→ **The task**:
Find every line in the material below that contains the string "kern" and copy each one in full. Case counts.

* * *

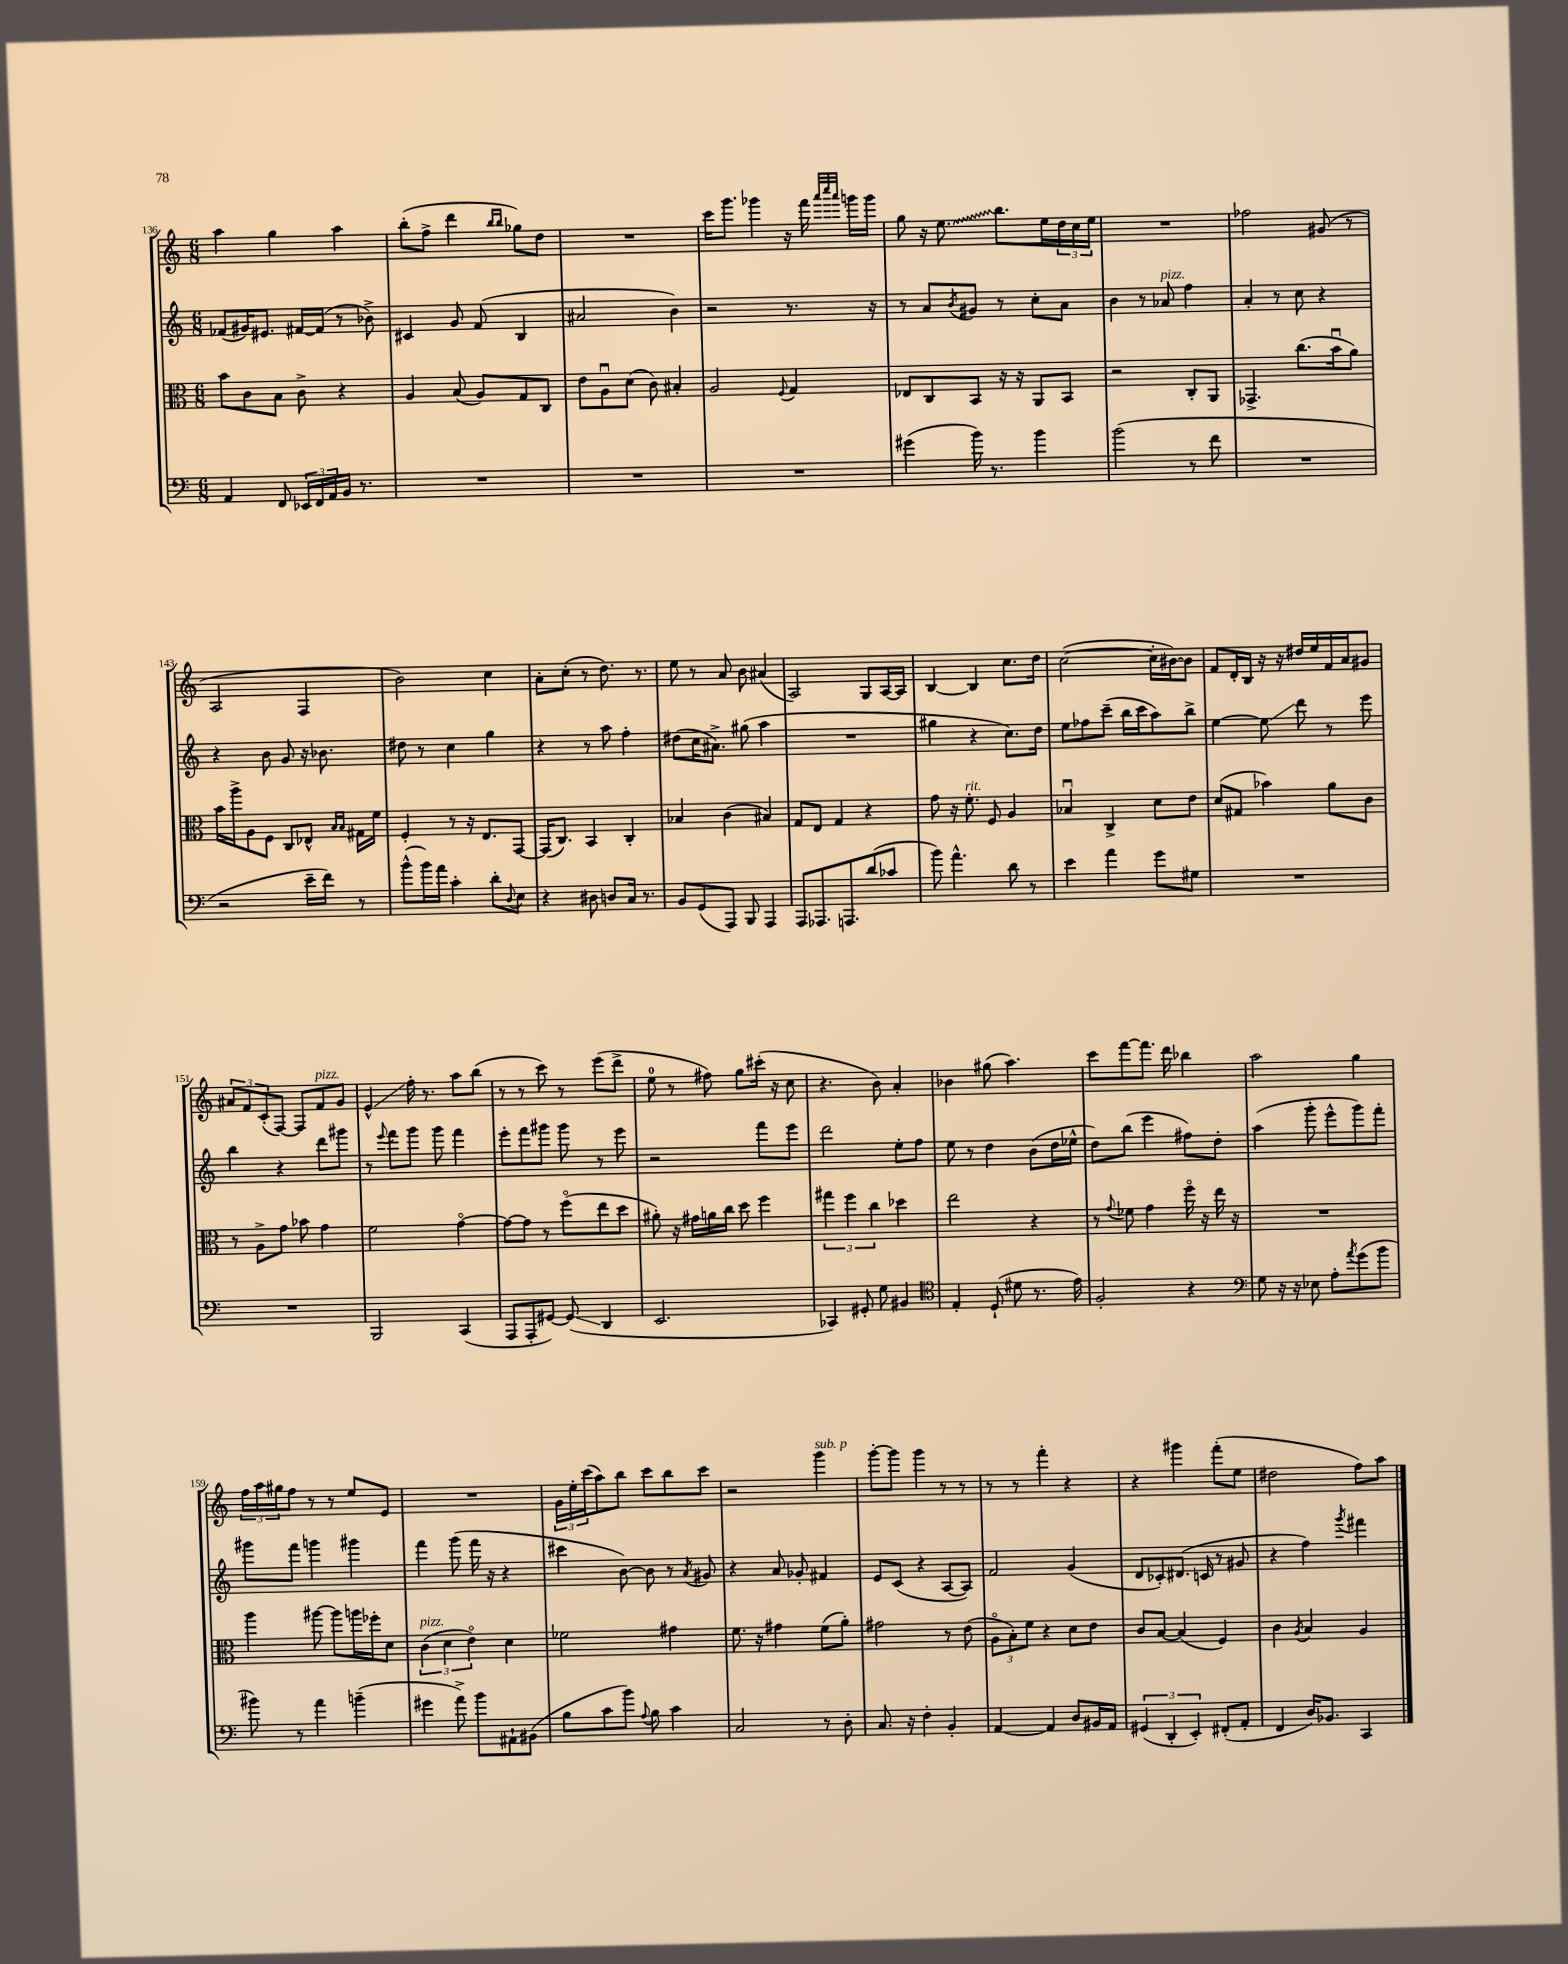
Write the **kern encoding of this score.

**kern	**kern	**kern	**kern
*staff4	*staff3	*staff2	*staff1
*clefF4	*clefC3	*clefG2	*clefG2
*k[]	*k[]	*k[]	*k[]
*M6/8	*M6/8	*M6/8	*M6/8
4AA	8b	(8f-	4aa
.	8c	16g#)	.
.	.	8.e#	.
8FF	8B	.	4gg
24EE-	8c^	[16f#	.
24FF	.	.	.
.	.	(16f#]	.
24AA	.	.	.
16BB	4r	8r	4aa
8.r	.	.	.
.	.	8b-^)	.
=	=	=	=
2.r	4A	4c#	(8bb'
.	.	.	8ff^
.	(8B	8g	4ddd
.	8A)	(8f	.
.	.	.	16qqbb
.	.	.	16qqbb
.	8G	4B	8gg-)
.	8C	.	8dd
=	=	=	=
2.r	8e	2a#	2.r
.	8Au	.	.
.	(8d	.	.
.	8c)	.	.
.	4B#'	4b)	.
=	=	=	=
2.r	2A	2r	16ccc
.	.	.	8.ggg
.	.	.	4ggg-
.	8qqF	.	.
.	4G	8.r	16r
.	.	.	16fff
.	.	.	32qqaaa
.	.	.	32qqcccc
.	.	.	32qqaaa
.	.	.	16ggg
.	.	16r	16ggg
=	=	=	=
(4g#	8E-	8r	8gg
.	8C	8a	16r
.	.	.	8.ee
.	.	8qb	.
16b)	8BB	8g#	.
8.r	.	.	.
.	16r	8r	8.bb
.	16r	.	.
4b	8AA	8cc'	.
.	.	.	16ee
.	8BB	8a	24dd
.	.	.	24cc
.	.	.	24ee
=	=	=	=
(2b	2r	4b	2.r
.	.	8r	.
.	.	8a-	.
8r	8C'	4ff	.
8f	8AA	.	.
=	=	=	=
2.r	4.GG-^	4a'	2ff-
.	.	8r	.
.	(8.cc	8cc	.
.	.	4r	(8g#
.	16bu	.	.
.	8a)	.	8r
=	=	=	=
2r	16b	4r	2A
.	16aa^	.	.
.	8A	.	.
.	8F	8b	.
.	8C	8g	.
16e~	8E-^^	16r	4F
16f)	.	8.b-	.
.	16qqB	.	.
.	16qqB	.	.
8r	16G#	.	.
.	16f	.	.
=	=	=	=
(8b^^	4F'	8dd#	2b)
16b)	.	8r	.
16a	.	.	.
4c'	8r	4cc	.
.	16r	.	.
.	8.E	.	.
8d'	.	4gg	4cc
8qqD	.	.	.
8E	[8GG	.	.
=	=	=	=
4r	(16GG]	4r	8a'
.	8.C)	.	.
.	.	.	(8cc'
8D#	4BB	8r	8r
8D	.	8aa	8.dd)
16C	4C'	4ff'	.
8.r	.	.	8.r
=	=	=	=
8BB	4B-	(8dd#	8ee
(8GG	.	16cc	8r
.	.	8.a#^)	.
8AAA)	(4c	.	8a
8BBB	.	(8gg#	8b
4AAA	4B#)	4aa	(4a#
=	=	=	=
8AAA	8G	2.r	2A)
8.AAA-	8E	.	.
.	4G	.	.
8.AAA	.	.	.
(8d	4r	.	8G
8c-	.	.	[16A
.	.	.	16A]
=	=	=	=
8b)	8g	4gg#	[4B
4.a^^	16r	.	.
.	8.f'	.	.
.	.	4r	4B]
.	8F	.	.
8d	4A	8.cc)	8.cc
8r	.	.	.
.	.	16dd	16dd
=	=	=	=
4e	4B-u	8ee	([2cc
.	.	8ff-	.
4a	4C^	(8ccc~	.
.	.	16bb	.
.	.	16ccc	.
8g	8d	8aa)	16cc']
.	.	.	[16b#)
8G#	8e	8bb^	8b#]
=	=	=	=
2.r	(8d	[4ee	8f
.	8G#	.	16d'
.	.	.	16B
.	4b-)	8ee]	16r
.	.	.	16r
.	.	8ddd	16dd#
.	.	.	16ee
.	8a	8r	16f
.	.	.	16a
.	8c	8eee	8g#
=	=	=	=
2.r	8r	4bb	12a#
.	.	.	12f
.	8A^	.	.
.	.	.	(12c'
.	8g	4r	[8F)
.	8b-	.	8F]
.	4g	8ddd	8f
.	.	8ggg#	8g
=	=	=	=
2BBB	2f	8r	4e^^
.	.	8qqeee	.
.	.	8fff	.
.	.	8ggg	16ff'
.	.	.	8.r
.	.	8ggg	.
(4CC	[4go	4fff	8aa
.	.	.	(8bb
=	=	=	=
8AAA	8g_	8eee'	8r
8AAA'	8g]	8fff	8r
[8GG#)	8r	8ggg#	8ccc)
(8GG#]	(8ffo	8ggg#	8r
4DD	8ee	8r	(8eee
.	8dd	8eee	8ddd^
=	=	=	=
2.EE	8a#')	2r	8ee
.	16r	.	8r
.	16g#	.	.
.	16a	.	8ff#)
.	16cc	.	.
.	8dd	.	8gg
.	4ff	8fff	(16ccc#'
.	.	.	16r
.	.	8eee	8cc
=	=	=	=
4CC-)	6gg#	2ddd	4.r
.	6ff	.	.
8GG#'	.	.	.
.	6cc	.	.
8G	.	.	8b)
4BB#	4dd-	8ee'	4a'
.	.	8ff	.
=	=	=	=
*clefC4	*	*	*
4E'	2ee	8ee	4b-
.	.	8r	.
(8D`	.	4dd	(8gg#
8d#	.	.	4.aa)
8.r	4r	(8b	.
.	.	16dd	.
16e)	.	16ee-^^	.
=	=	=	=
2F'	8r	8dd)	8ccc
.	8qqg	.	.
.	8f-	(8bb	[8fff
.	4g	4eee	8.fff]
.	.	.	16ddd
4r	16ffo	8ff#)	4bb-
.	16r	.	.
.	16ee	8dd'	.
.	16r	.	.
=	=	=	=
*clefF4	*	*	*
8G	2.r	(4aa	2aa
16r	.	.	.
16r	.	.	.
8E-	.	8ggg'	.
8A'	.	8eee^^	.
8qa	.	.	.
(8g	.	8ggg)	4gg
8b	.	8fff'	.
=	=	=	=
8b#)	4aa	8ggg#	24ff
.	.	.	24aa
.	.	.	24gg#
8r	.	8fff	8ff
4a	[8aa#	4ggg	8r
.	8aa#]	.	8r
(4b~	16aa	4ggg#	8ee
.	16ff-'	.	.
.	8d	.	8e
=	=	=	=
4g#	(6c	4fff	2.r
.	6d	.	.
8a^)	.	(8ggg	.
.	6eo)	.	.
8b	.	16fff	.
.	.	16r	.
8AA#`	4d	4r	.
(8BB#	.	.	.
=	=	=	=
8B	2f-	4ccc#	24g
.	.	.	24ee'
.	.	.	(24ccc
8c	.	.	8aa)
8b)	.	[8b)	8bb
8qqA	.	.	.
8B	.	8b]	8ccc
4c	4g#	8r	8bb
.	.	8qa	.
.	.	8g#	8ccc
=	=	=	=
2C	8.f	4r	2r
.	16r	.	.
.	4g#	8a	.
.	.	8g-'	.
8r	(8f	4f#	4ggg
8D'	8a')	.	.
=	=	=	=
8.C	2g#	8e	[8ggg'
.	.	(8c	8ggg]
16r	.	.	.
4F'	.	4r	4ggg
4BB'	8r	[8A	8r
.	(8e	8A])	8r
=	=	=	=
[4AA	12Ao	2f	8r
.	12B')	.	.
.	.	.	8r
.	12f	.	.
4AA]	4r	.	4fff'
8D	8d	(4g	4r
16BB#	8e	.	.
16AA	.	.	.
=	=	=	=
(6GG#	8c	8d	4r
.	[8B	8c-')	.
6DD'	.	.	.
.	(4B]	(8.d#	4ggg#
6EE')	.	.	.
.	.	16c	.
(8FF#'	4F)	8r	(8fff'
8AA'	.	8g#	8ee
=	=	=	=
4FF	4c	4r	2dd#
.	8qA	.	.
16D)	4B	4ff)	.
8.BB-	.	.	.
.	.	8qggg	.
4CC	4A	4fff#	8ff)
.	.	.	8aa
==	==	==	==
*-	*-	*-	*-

* * *

→ **Exercise answer**:
Write the **kern encoding of this score.
**kern	**kern	**kern	**kern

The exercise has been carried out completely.